**Coordinate-based change listings:**
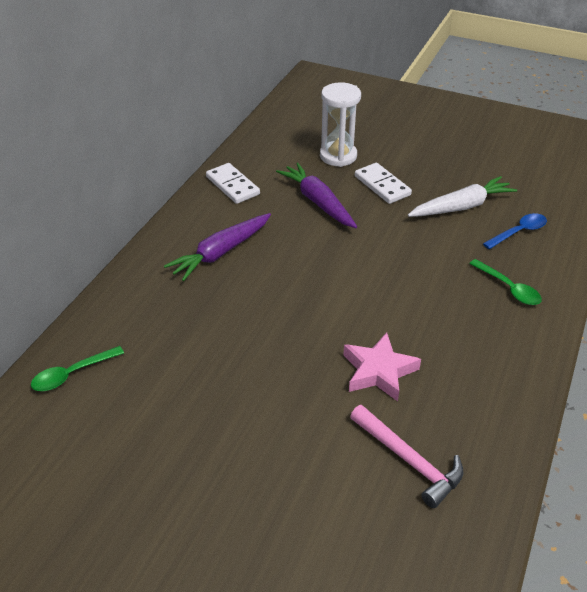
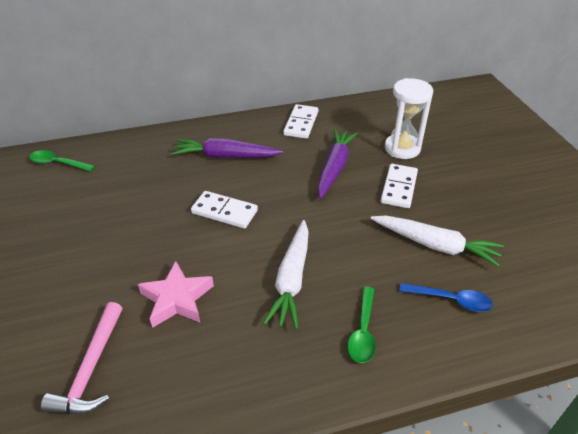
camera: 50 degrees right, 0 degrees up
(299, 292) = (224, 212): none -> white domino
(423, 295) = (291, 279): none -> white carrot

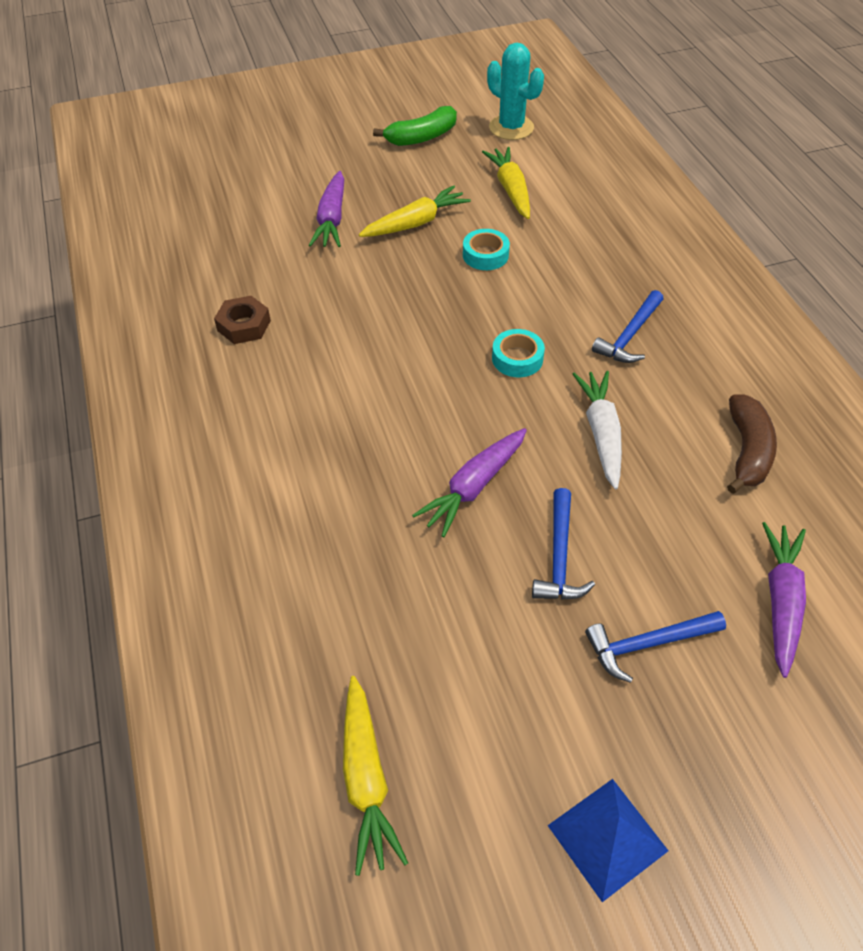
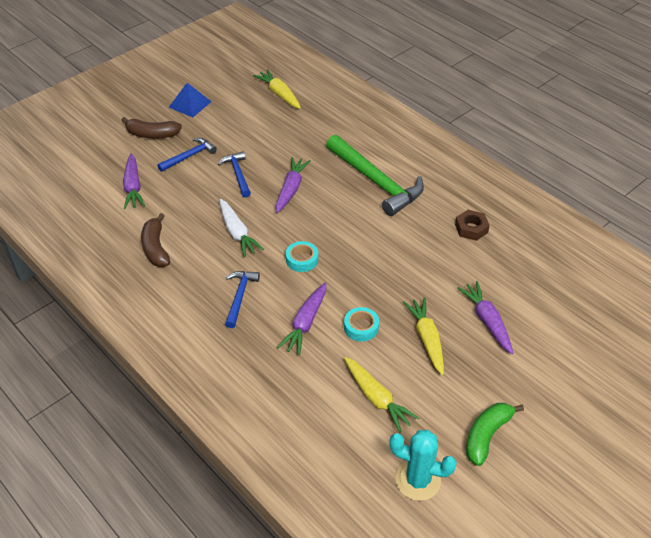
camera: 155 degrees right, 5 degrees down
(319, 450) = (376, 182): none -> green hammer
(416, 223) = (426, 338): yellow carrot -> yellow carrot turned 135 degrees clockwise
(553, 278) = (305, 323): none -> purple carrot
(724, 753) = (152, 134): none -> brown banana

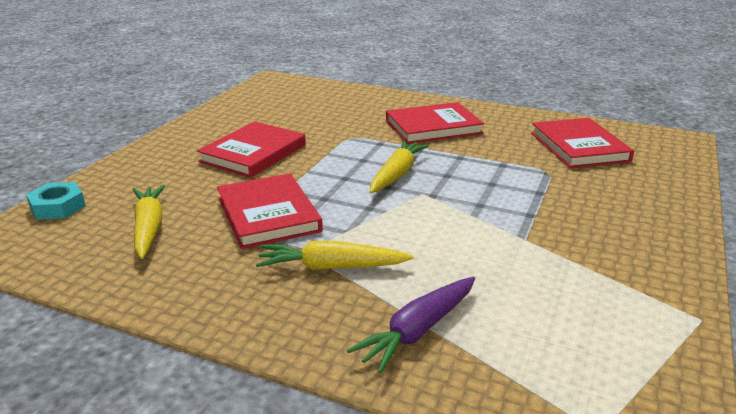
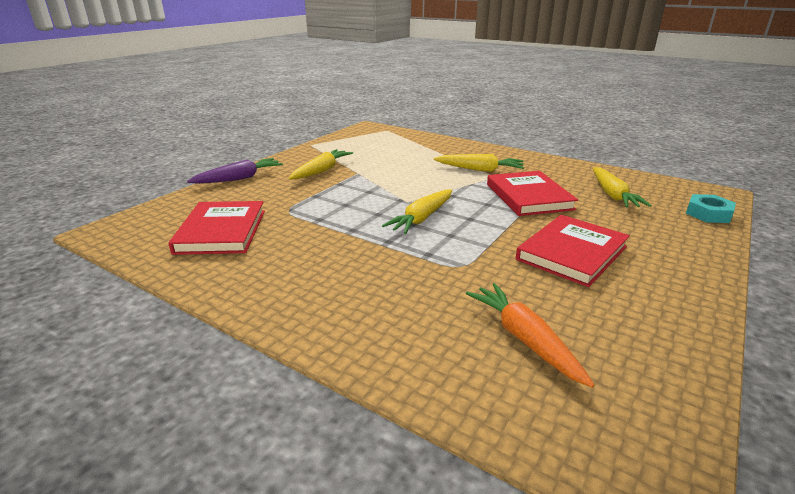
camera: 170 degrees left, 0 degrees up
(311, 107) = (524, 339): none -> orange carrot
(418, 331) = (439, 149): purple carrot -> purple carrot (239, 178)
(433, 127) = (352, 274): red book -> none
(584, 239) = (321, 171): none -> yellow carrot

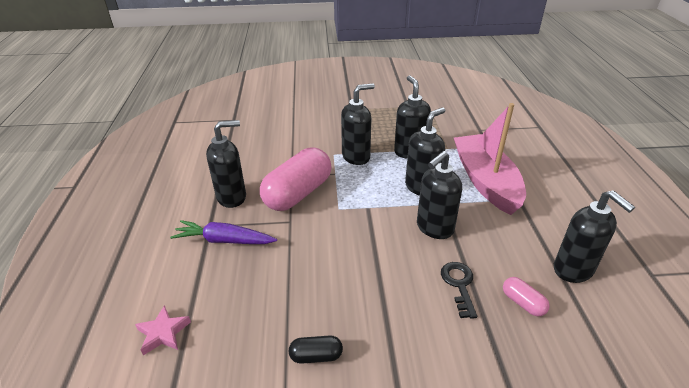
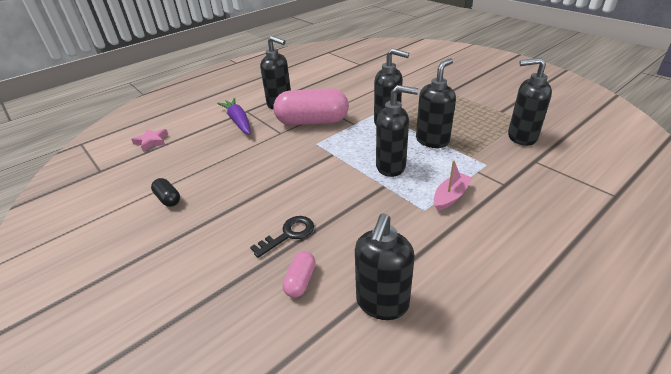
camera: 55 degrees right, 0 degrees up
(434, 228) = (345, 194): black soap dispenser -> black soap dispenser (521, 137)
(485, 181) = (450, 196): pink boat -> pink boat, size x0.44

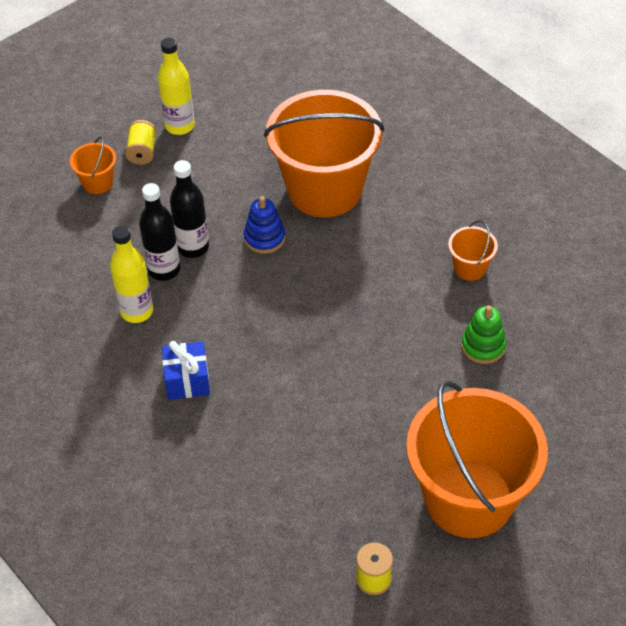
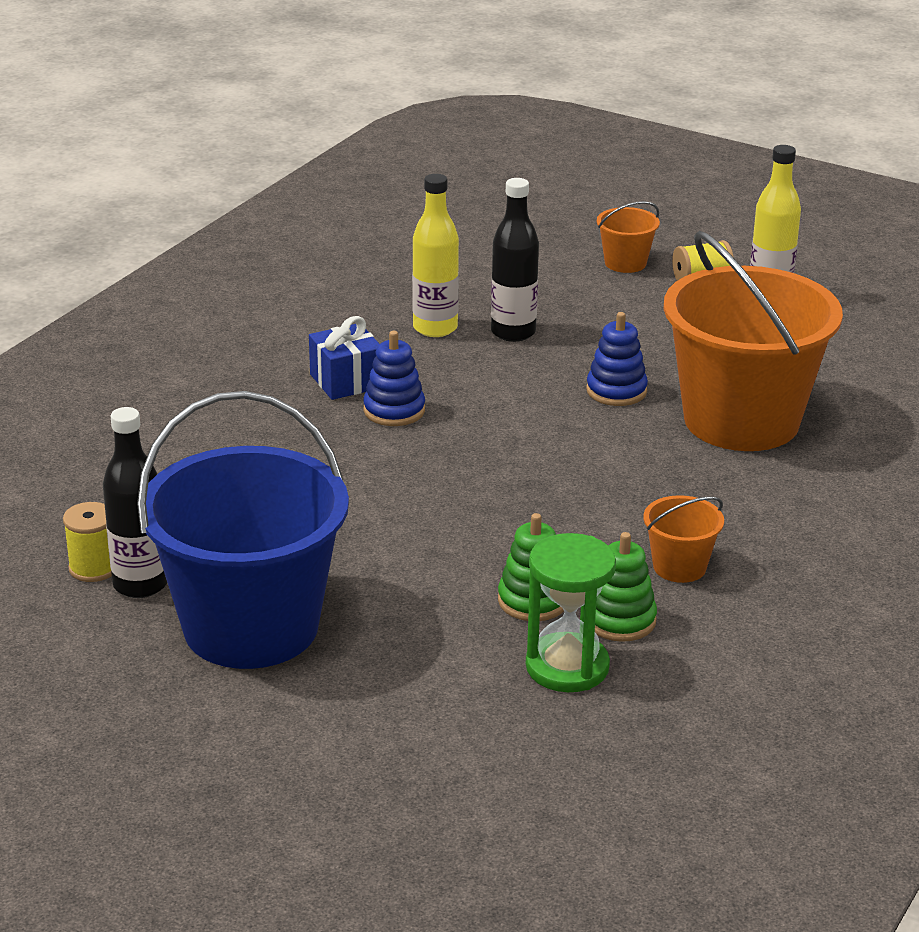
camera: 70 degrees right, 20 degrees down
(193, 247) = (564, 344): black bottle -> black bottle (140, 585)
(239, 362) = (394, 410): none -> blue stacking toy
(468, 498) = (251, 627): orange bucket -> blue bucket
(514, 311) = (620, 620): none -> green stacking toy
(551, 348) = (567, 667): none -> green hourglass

**Instructions to follow:** Any picture found in the data is to be skipped while the rest is copied exactly.

**Response area:**
camera: 50 degrees right, 0 degrees up
(299, 292) = (224, 212): none -> white domino
(423, 295) = (291, 279): none -> white carrot

camera: 155 degrees right, 5 degrees down
(319, 450) = (376, 182): none -> green hammer
(416, 223) = (426, 338): yellow carrot -> yellow carrot turned 135 degrees clockwise
(553, 278) = (305, 323): none -> purple carrot
(724, 753) = (152, 134): none -> brown banana

camera: 170 degrees left, 0 degrees up
(311, 107) = (524, 339): none -> orange carrot
(418, 331) = (439, 149): purple carrot -> purple carrot (239, 178)
(433, 127) = (352, 274): red book -> none
(584, 239) = (321, 171): none -> yellow carrot

camera: 55 degrees right, 0 degrees up
(434, 228) = (345, 194): black soap dispenser -> black soap dispenser (521, 137)
(485, 181) = (450, 196): pink boat -> pink boat, size x0.44

camera: 70 degrees right, 20 degrees down
(193, 247) = (564, 344): black bottle -> black bottle (140, 585)
(239, 362) = (394, 410): none -> blue stacking toy
(468, 498) = (251, 627): orange bucket -> blue bucket
(514, 311) = (620, 620): none -> green stacking toy
(551, 348) = (567, 667): none -> green hourglass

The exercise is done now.